#### Material to process ####

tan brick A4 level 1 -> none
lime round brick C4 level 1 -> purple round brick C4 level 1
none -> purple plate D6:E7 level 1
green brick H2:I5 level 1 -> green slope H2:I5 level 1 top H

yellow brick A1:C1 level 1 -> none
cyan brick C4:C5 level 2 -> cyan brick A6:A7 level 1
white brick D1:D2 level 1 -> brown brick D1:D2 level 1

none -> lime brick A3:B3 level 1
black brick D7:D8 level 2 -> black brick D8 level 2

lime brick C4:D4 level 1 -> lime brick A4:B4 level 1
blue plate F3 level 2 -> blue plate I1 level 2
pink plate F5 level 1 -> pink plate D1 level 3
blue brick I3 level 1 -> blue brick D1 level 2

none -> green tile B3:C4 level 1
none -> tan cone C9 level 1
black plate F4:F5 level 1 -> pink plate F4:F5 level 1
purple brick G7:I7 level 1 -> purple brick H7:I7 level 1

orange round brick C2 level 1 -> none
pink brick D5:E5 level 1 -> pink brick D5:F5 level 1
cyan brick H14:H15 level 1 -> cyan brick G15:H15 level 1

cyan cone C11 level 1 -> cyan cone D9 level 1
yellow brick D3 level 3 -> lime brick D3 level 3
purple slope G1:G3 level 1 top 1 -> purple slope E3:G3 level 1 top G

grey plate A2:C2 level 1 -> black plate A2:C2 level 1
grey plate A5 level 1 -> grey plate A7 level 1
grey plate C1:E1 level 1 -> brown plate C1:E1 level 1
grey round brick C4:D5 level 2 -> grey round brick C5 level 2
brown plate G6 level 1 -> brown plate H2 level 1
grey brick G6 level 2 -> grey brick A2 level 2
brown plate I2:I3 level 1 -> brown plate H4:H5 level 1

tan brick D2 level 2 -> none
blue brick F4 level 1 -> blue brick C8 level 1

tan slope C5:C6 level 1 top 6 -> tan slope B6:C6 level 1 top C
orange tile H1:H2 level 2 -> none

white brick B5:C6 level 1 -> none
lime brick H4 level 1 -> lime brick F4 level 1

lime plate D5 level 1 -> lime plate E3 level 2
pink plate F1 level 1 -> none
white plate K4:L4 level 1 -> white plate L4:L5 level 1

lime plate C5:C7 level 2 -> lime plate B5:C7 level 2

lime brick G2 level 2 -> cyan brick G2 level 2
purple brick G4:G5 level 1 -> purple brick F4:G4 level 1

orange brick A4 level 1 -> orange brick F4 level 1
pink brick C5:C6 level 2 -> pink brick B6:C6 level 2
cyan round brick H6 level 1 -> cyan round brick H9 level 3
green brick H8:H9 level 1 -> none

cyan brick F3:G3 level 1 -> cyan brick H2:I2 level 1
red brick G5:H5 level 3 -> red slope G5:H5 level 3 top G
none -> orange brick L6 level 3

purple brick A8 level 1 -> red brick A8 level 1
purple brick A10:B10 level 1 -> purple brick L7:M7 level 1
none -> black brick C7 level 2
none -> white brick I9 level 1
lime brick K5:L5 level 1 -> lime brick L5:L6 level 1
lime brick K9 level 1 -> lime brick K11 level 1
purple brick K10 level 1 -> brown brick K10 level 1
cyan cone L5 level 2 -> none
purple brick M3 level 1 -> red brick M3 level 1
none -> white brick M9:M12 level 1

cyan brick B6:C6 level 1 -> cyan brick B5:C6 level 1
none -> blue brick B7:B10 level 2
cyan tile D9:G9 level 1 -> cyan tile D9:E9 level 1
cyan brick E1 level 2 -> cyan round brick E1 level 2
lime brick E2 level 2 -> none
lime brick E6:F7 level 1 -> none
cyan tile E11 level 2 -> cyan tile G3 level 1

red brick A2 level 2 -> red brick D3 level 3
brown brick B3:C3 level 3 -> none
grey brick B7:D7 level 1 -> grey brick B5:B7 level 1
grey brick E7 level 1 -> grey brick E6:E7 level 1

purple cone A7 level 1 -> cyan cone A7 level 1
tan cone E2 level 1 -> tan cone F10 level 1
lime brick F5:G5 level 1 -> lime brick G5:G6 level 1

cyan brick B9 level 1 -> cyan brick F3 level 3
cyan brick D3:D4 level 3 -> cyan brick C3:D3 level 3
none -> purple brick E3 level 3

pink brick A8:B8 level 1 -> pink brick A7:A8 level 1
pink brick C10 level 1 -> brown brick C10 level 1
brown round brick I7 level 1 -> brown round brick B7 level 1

####

**Work request**
Restate exactly, and only, every line from the one that contains "grey brick E7" through the last line of the records.

**Response**
grey brick E7 level 1 -> grey brick E6:E7 level 1

purple cone A7 level 1 -> cyan cone A7 level 1
tan cone E2 level 1 -> tan cone F10 level 1
lime brick F5:G5 level 1 -> lime brick G5:G6 level 1

cyan brick B9 level 1 -> cyan brick F3 level 3
cyan brick D3:D4 level 3 -> cyan brick C3:D3 level 3
none -> purple brick E3 level 3

pink brick A8:B8 level 1 -> pink brick A7:A8 level 1
pink brick C10 level 1 -> brown brick C10 level 1
brown round brick I7 level 1 -> brown round brick B7 level 1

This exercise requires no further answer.